▶ Problem statement
Nothing but the lines below from the one with "red bottle: 4 -> 2" through the one with "orange house: 1 -> 3" should be output, each exactly as given, and no pictures.

▶ Exercise data
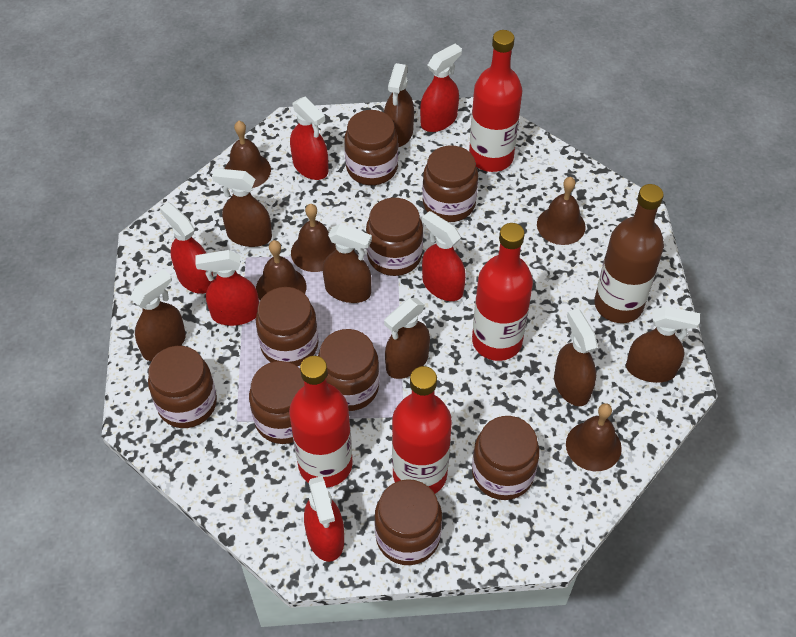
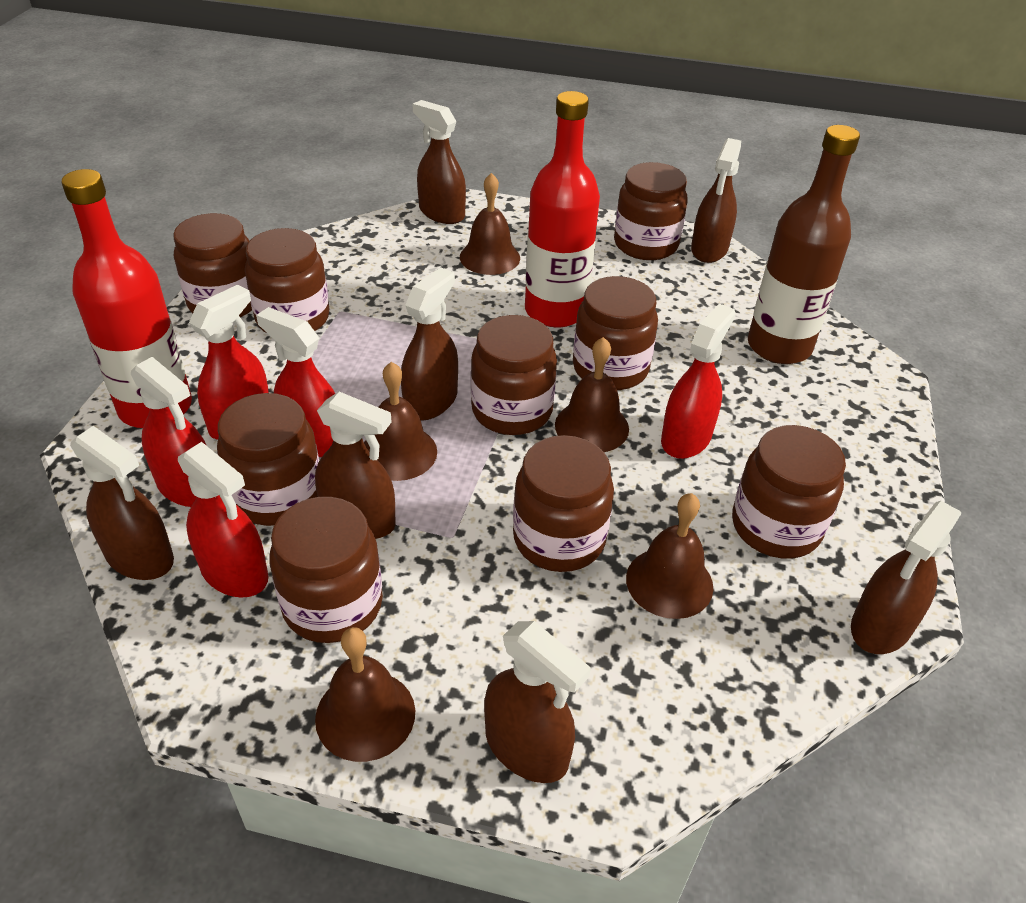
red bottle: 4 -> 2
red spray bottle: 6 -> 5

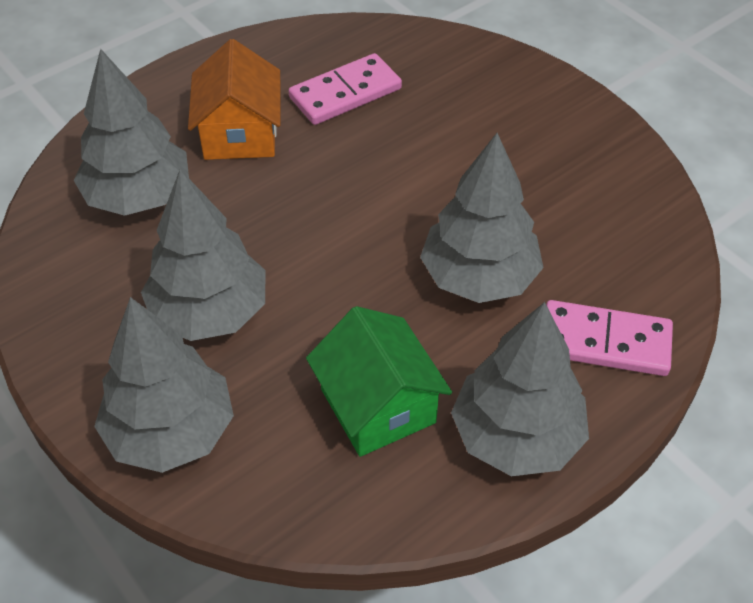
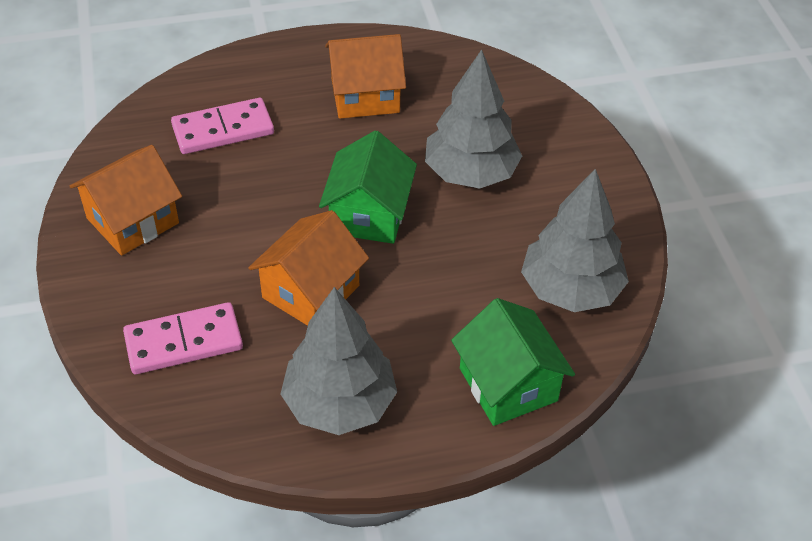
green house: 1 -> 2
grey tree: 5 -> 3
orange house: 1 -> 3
...
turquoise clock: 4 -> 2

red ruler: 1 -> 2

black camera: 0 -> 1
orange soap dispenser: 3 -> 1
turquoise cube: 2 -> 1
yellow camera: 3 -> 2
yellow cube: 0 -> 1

▶ Answer box
red bottle: 4 -> 2
red spray bottle: 6 -> 5

green house: 1 -> 2
grey tree: 5 -> 3
orange house: 1 -> 3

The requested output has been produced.